=== PROBLEM TO SOLVE ===
Beginning with the line that contains "none -> red brick J6 level 1", restate each line below through the final one exactly, and exclude the pictures.

=== WORKING DATA ===

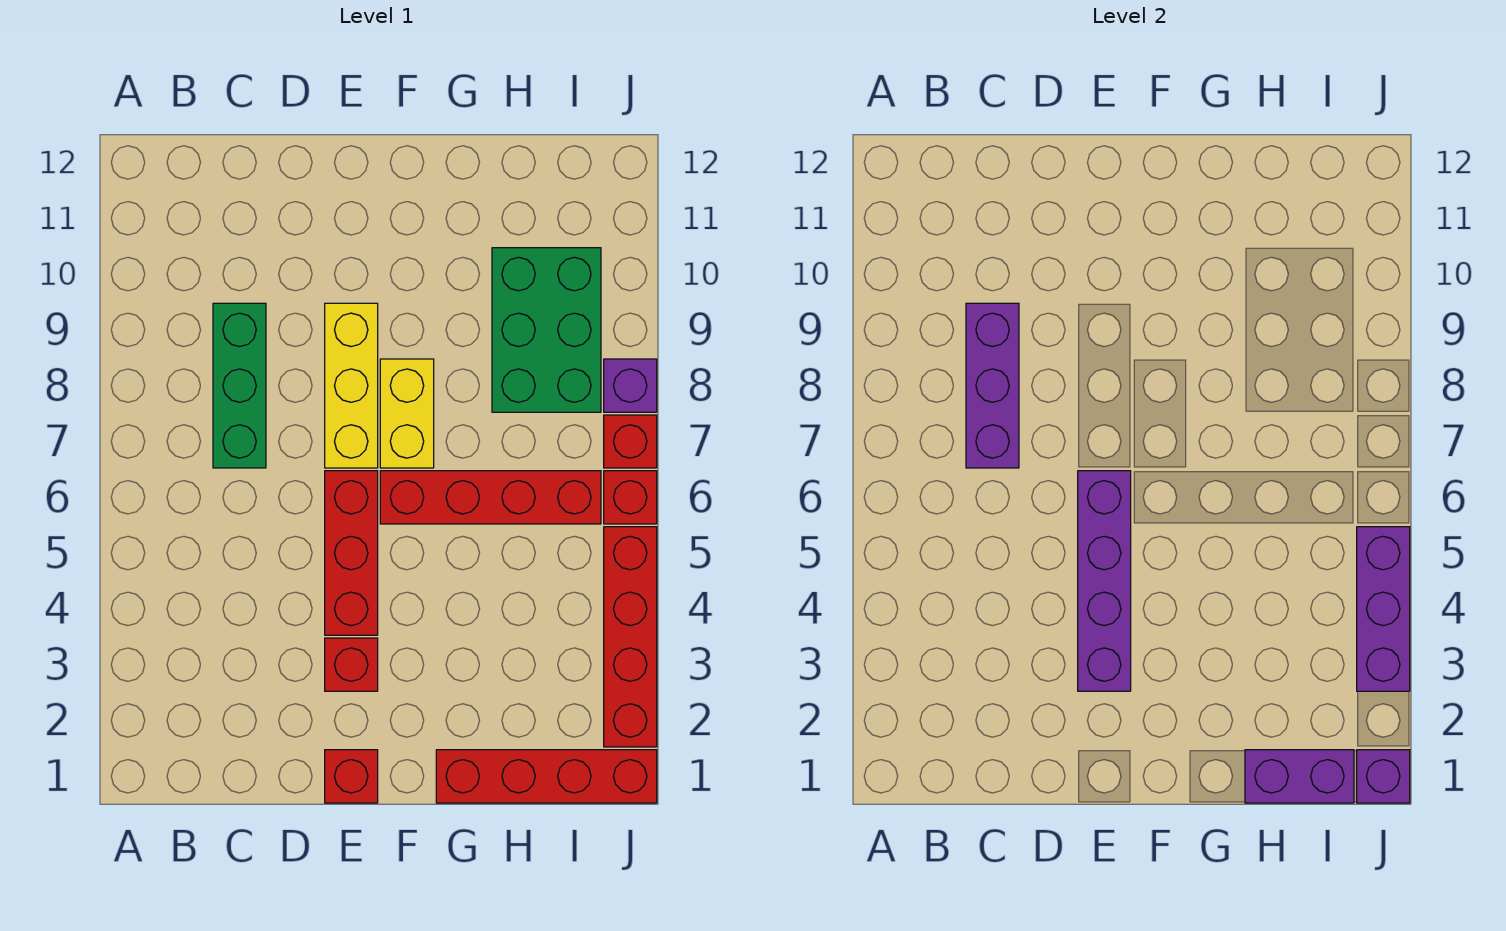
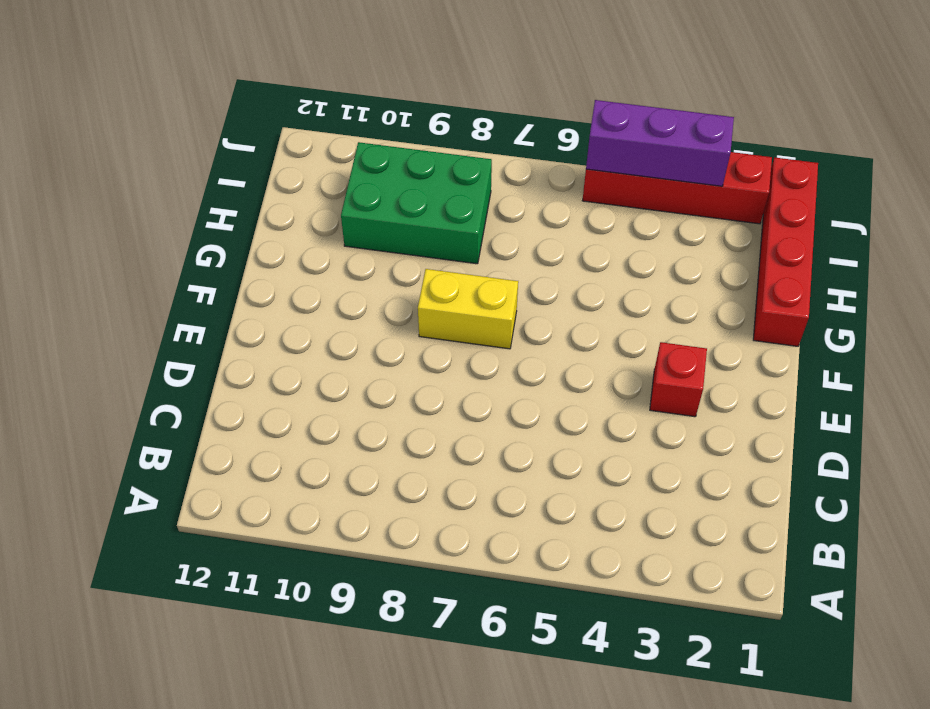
none -> green brick C7:C9 level 1
none -> red brick E1 level 1
none -> red brick E4:E6 level 1

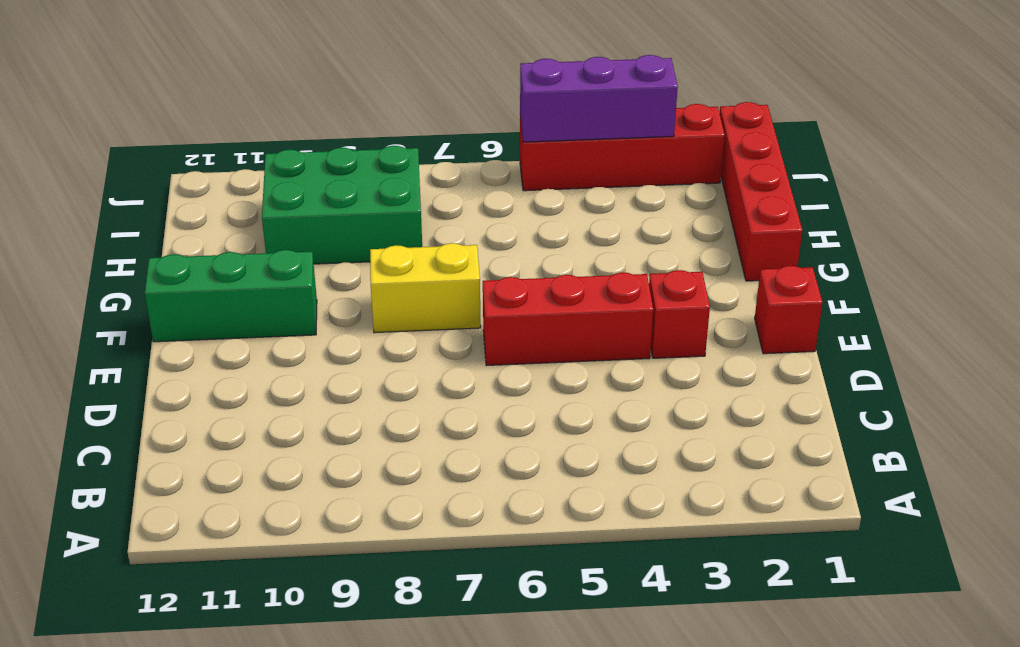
green brick F10:F12 level 1 -> green brick C7:C9 level 1
none -> yellow brick E7:E9 level 1
none -> red brick F6:I6 level 1
none -> red brick J6 level 1

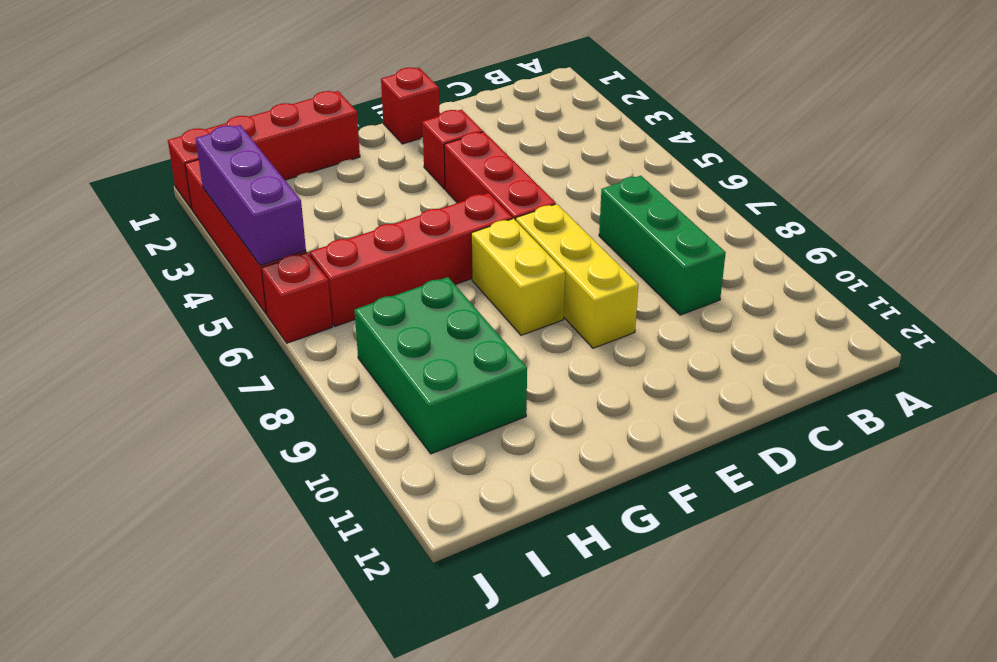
none -> red brick J7 level 1
none -> purple brick J8 level 1
none -> purple brick C7:C9 level 2

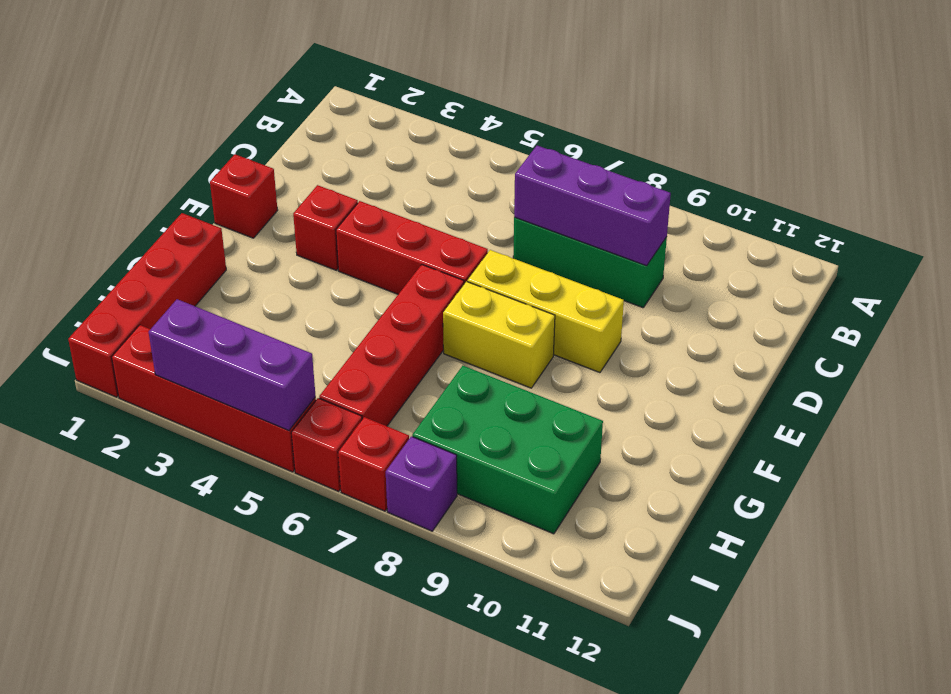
none -> purple brick E3:E6 level 2
none -> purple brick H1:I1 level 2
none -> purple brick J1 level 2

=== YOUR RESPONSE ===
none -> red brick J6 level 1

none -> red brick J7 level 1
none -> purple brick J8 level 1
none -> purple brick C7:C9 level 2

none -> purple brick E3:E6 level 2
none -> purple brick H1:I1 level 2
none -> purple brick J1 level 2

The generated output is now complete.